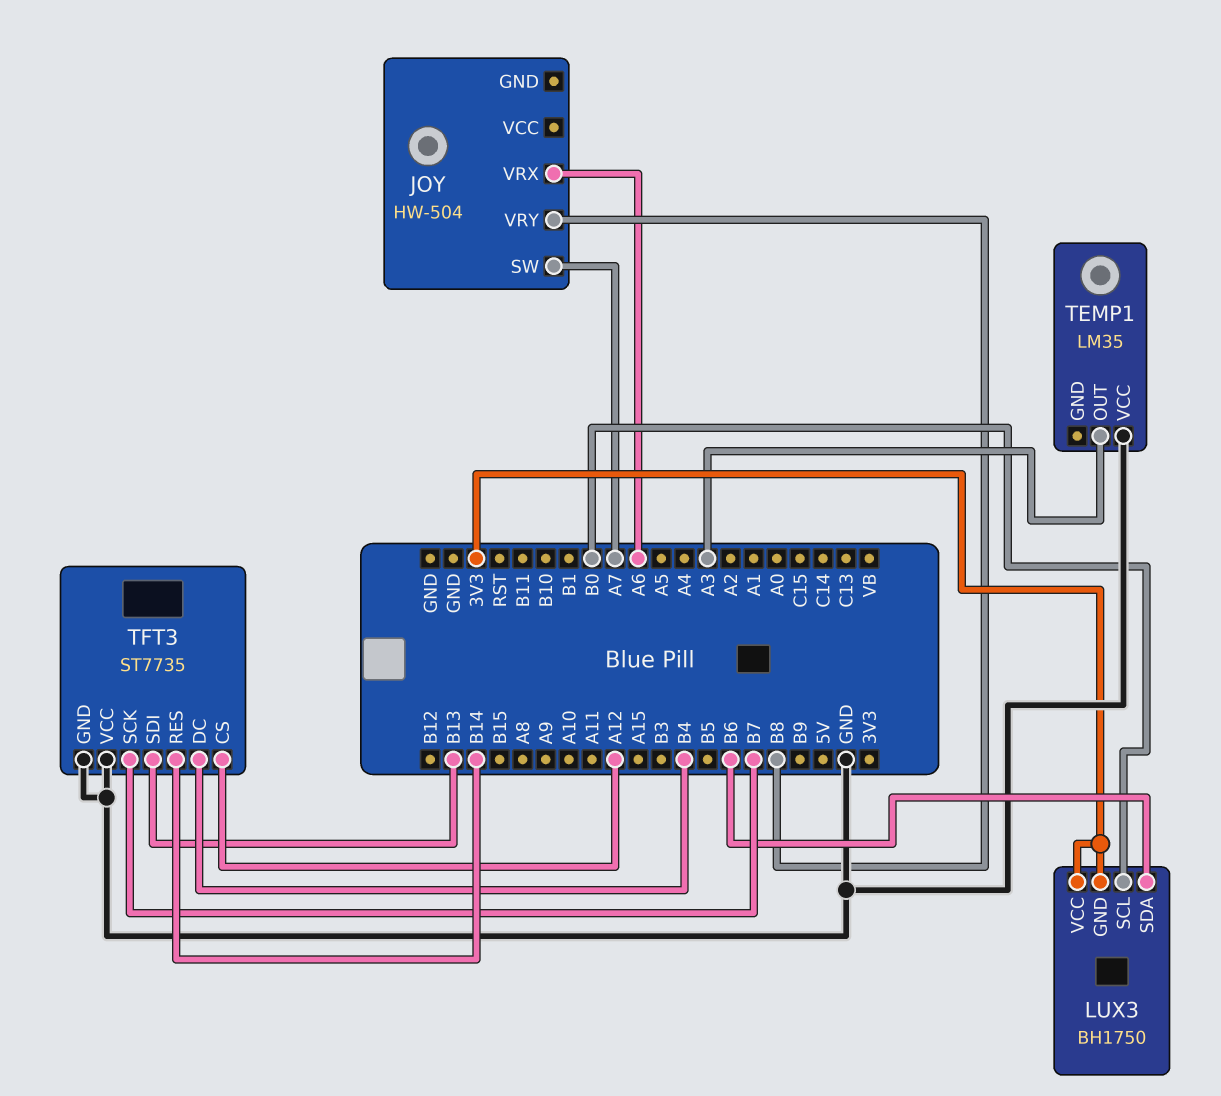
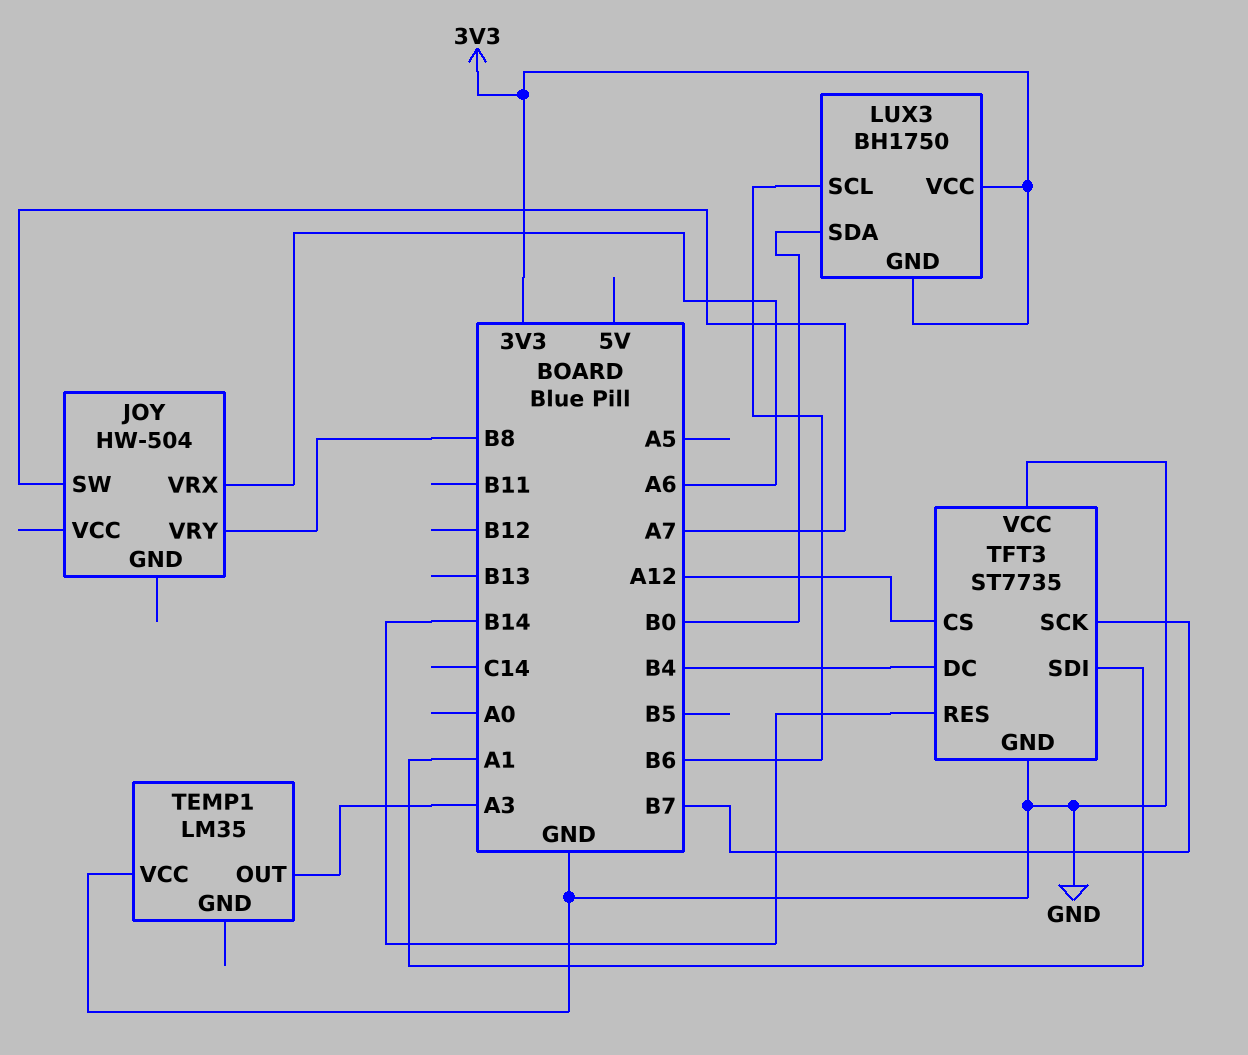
LUX3 pin SCL: B0 -> B6
LUX3 pin SDA: B6 -> B0
TFT3 pin SDI: B13 -> A1

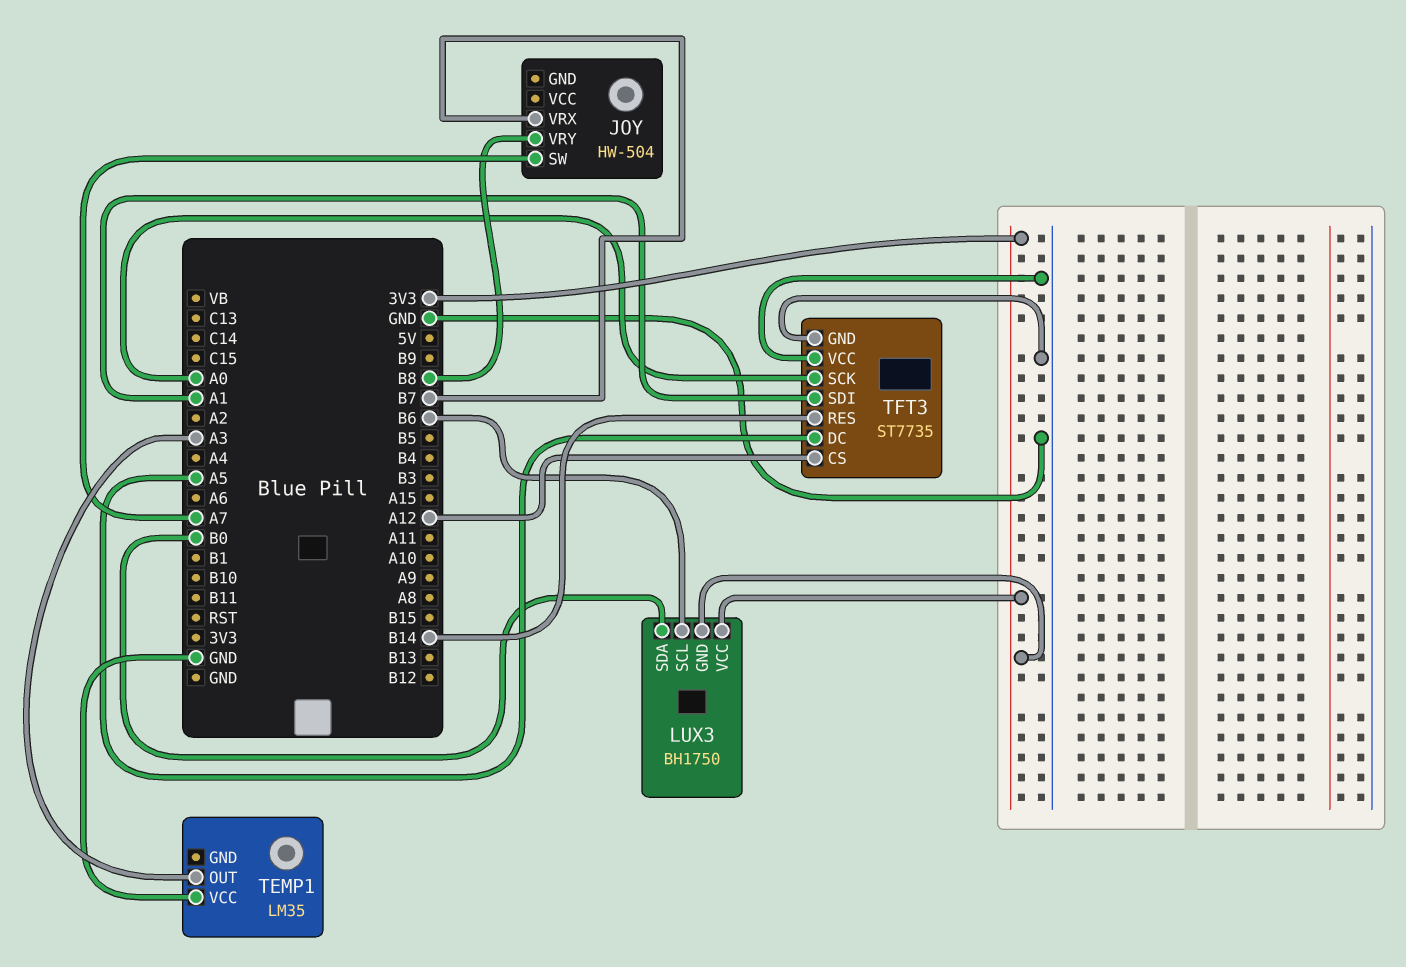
JOY pin VRX: A6 -> B7
TFT3 pin DC: B4 -> A5
TFT3 pin SCK: B7 -> A0

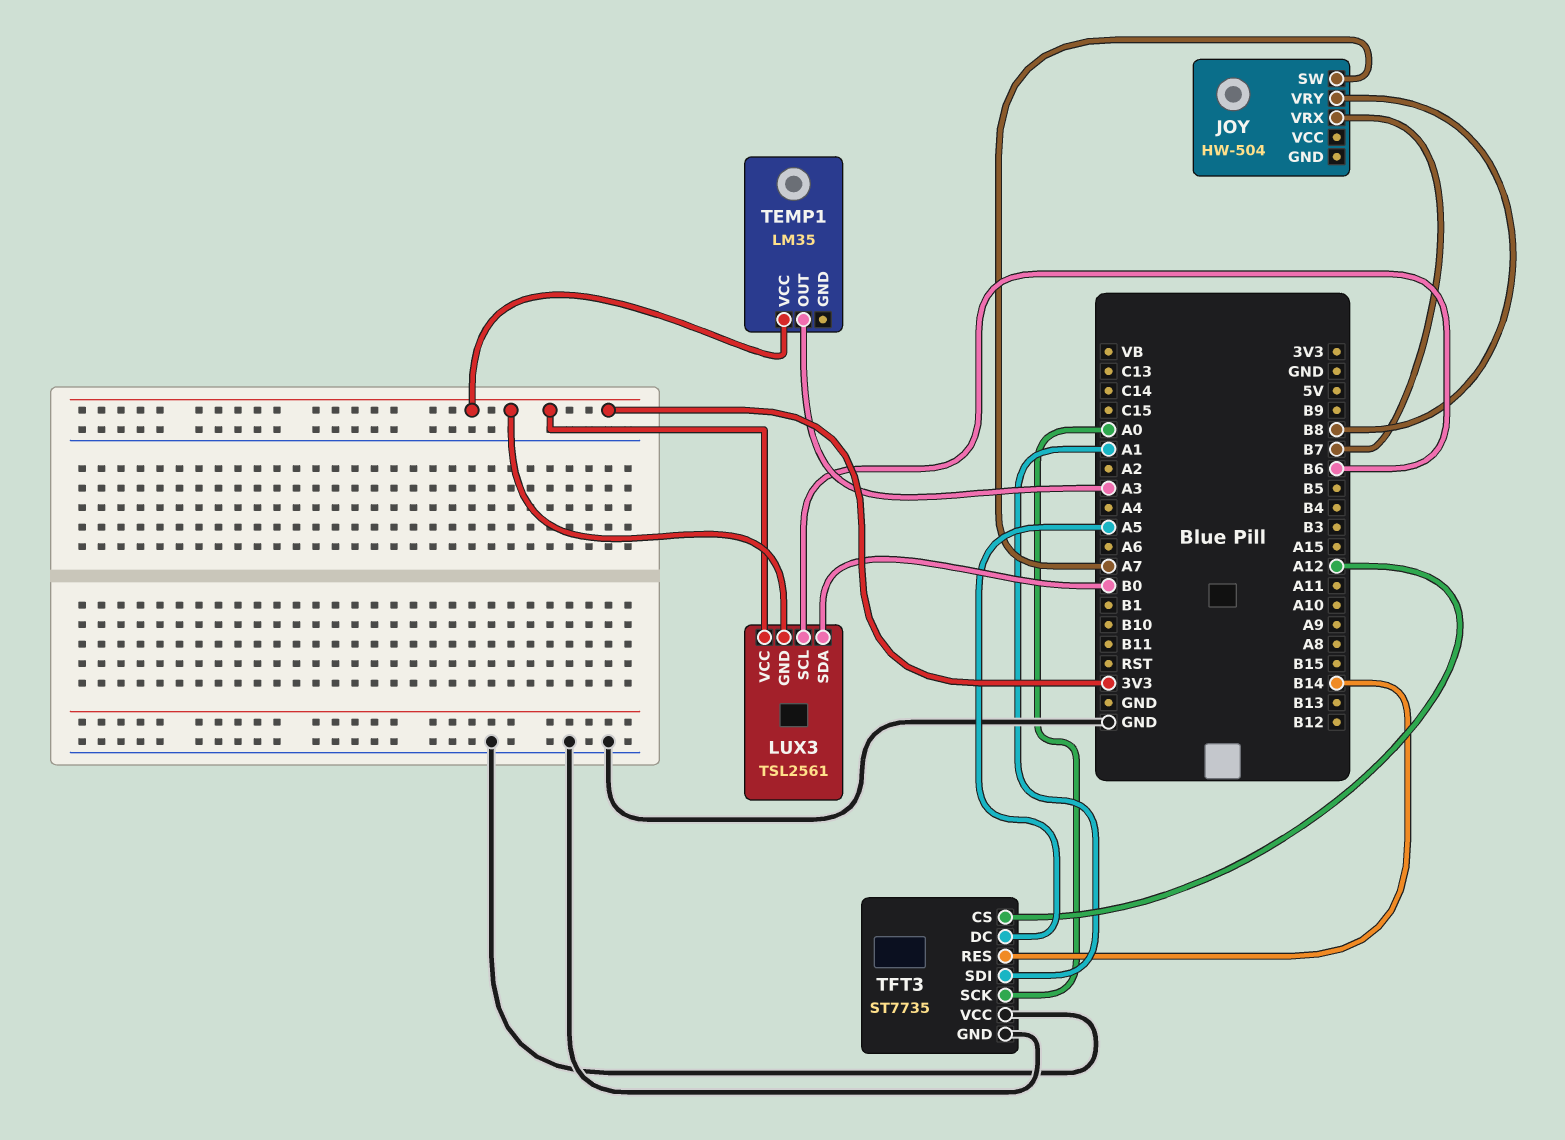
LUX3: BH1750 -> TSL2561
TEMP1 pin VCC: GND -> 3V3

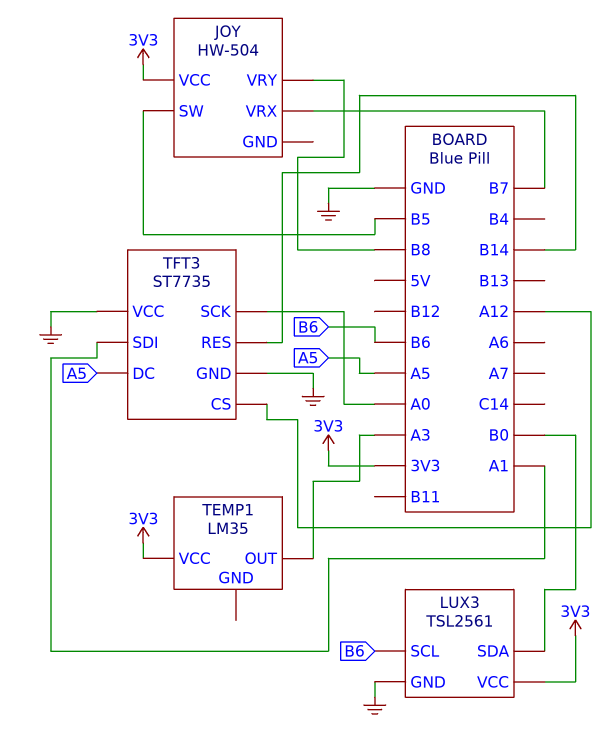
JOY pin SW: A7 -> B5
JOY pin VCC: none -> 3V3
LUX3 pin GND: 3V3 -> GND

▬▬▬▬▬▬▬▬▬▬

**Aim of the exercise**. The records are to be duplicated in full and exactly, with images left out.

**Answer area**.
LUX3 pin SCL: B0 -> B6
LUX3 pin SDA: B6 -> B0
TFT3 pin SDI: B13 -> A1

JOY pin VRX: A6 -> B7
TFT3 pin DC: B4 -> A5
TFT3 pin SCK: B7 -> A0

LUX3: BH1750 -> TSL2561
TEMP1 pin VCC: GND -> 3V3

JOY pin SW: A7 -> B5
JOY pin VCC: none -> 3V3
LUX3 pin GND: 3V3 -> GND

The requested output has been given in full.